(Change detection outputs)
______________________________

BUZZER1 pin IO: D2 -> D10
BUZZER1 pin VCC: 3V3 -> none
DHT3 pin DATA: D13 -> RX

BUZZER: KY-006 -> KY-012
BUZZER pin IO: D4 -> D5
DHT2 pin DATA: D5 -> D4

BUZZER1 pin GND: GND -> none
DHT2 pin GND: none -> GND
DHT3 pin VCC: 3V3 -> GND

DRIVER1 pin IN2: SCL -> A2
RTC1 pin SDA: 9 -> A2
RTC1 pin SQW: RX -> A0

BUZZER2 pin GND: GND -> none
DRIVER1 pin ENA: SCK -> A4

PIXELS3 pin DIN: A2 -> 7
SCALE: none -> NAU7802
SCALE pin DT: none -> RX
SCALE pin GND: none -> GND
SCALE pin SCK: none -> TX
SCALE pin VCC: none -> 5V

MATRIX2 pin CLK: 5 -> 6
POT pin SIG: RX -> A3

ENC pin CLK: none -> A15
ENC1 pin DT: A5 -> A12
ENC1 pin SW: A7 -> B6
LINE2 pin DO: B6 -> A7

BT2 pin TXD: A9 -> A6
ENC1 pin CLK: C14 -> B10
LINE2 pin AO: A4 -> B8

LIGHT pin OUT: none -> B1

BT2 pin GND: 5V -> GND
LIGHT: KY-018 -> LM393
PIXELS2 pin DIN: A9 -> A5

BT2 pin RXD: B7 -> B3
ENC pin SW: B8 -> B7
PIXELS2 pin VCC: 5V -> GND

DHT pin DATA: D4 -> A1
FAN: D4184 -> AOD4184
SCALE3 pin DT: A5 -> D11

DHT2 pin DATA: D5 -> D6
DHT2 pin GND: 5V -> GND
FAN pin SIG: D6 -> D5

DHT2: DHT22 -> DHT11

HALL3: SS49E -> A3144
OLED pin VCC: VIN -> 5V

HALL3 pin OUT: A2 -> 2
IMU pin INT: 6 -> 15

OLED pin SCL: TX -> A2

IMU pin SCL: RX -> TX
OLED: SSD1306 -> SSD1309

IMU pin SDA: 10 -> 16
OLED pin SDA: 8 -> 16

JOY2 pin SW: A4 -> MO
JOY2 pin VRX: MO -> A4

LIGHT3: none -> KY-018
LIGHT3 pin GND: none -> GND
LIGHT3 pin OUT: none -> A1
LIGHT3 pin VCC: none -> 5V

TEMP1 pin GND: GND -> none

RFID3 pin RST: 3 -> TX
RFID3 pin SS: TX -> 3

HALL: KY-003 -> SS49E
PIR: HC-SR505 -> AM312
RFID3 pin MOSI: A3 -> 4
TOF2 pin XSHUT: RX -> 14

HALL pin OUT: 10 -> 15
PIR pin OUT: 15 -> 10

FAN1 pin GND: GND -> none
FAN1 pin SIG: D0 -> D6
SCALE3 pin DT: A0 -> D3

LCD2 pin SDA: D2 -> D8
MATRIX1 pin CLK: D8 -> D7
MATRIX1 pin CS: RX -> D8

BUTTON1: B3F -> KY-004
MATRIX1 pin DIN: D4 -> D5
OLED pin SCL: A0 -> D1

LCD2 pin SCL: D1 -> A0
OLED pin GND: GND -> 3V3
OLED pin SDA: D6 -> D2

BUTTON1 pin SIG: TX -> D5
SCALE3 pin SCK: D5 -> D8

______________________________

- WHAT IS REQUIRED -
Every entry above should be retyped exactly as shown.

- RESPONSE TO THE EXERCISE -
BUZZER1 pin IO: D2 -> D10
BUZZER1 pin VCC: 3V3 -> none
DHT3 pin DATA: D13 -> RX

BUZZER: KY-006 -> KY-012
BUZZER pin IO: D4 -> D5
DHT2 pin DATA: D5 -> D4

BUZZER1 pin GND: GND -> none
DHT2 pin GND: none -> GND
DHT3 pin VCC: 3V3 -> GND

DRIVER1 pin IN2: SCL -> A2
RTC1 pin SDA: 9 -> A2
RTC1 pin SQW: RX -> A0

BUZZER2 pin GND: GND -> none
DRIVER1 pin ENA: SCK -> A4

PIXELS3 pin DIN: A2 -> 7
SCALE: none -> NAU7802
SCALE pin DT: none -> RX
SCALE pin GND: none -> GND
SCALE pin SCK: none -> TX
SCALE pin VCC: none -> 5V

MATRIX2 pin CLK: 5 -> 6
POT pin SIG: RX -> A3

ENC pin CLK: none -> A15
ENC1 pin DT: A5 -> A12
ENC1 pin SW: A7 -> B6
LINE2 pin DO: B6 -> A7

BT2 pin TXD: A9 -> A6
ENC1 pin CLK: C14 -> B10
LINE2 pin AO: A4 -> B8

LIGHT pin OUT: none -> B1

BT2 pin GND: 5V -> GND
LIGHT: KY-018 -> LM393
PIXELS2 pin DIN: A9 -> A5

BT2 pin RXD: B7 -> B3
ENC pin SW: B8 -> B7
PIXELS2 pin VCC: 5V -> GND

DHT pin DATA: D4 -> A1
FAN: D4184 -> AOD4184
SCALE3 pin DT: A5 -> D11

DHT2 pin DATA: D5 -> D6
DHT2 pin GND: 5V -> GND
FAN pin SIG: D6 -> D5

DHT2: DHT22 -> DHT11

HALL3: SS49E -> A3144
OLED pin VCC: VIN -> 5V

HALL3 pin OUT: A2 -> 2
IMU pin INT: 6 -> 15

OLED pin SCL: TX -> A2

IMU pin SCL: RX -> TX
OLED: SSD1306 -> SSD1309

IMU pin SDA: 10 -> 16
OLED pin SDA: 8 -> 16

JOY2 pin SW: A4 -> MO
JOY2 pin VRX: MO -> A4

LIGHT3: none -> KY-018
LIGHT3 pin GND: none -> GND
LIGHT3 pin OUT: none -> A1
LIGHT3 pin VCC: none -> 5V

TEMP1 pin GND: GND -> none

RFID3 pin RST: 3 -> TX
RFID3 pin SS: TX -> 3

HALL: KY-003 -> SS49E
PIR: HC-SR505 -> AM312
RFID3 pin MOSI: A3 -> 4
TOF2 pin XSHUT: RX -> 14

HALL pin OUT: 10 -> 15
PIR pin OUT: 15 -> 10

FAN1 pin GND: GND -> none
FAN1 pin SIG: D0 -> D6
SCALE3 pin DT: A0 -> D3

LCD2 pin SDA: D2 -> D8
MATRIX1 pin CLK: D8 -> D7
MATRIX1 pin CS: RX -> D8

BUTTON1: B3F -> KY-004
MATRIX1 pin DIN: D4 -> D5
OLED pin SCL: A0 -> D1

LCD2 pin SCL: D1 -> A0
OLED pin GND: GND -> 3V3
OLED pin SDA: D6 -> D2

BUTTON1 pin SIG: TX -> D5
SCALE3 pin SCK: D5 -> D8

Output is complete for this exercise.